SOURCE INFORMATION:
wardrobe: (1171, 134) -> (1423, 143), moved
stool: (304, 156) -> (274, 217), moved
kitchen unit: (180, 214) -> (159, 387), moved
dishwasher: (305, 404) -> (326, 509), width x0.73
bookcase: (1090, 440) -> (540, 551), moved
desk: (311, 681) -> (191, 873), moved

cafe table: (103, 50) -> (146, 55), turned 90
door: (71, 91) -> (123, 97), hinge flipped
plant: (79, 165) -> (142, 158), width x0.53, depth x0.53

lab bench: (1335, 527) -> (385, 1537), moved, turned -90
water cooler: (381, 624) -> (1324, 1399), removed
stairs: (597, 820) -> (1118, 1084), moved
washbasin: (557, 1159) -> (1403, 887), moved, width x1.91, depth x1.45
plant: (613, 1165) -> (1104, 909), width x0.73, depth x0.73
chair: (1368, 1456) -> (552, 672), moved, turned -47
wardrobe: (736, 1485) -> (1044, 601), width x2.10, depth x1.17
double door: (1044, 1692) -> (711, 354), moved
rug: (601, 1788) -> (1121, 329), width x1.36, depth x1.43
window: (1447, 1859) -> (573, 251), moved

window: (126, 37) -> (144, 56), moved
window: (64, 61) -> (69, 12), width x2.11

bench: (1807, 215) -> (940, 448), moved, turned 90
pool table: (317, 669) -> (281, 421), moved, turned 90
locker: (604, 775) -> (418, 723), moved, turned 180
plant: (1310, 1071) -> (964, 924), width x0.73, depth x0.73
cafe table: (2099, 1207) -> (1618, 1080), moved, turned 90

YOUR OBJECTIVE:
Exactly reproduce the lines beginning with the one that contains "locker: (604, 775)" and ending with the last line of the material, both included. Leave out everything else.

ANSWER BOX:
locker: (604, 775) -> (418, 723), moved, turned 180
plant: (1310, 1071) -> (964, 924), width x0.73, depth x0.73
cafe table: (2099, 1207) -> (1618, 1080), moved, turned 90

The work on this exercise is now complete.